Data shown >>
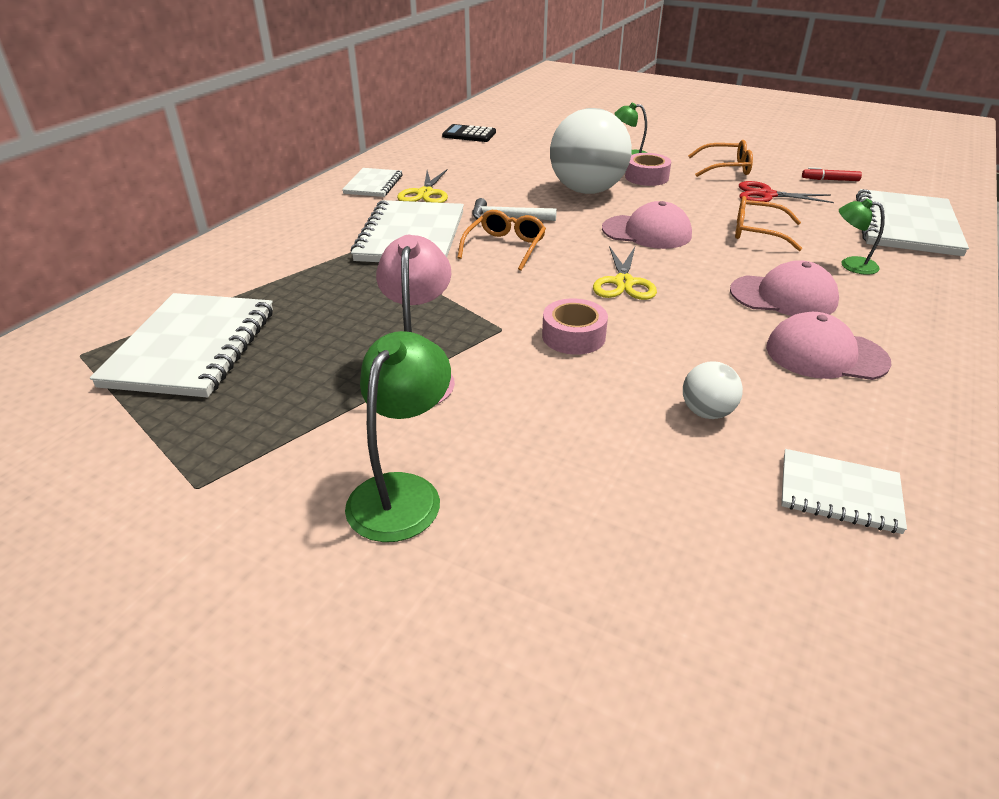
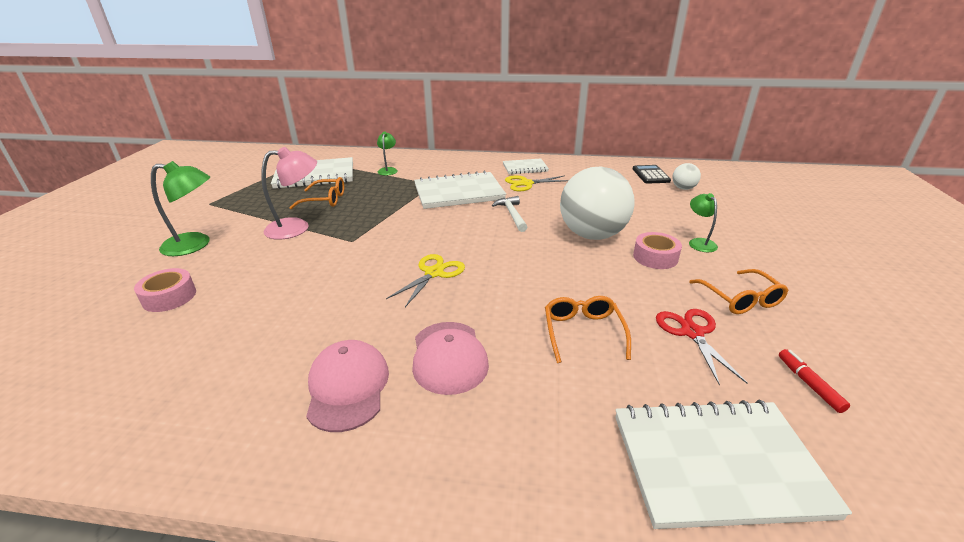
camera: 70 degrees right, 5 degrees down
(505, 247) = (463, 222): orange glasses -> orange glasses (325, 200)
(573, 336) = (349, 265): pink tape -> pink tape (169, 297)
(623, 283) = (434, 273): yellow scissors -> yellow scissors turned 135 degrees clockwise
(647, 232) = (532, 272): pink cap -> none
(707, 412) = (259, 329): white ball -> white ball (683, 188)
(839, 493) = (155, 398): white notebook -> none
(851, 265) = (549, 405): green lamp -> green lamp (388, 170)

Task goal >> Reproduce each line from the data that has "pink" in it.

Answer to this task >>
(573, 336) = (349, 265): pink tape -> pink tape (169, 297)
(647, 232) = (532, 272): pink cap -> none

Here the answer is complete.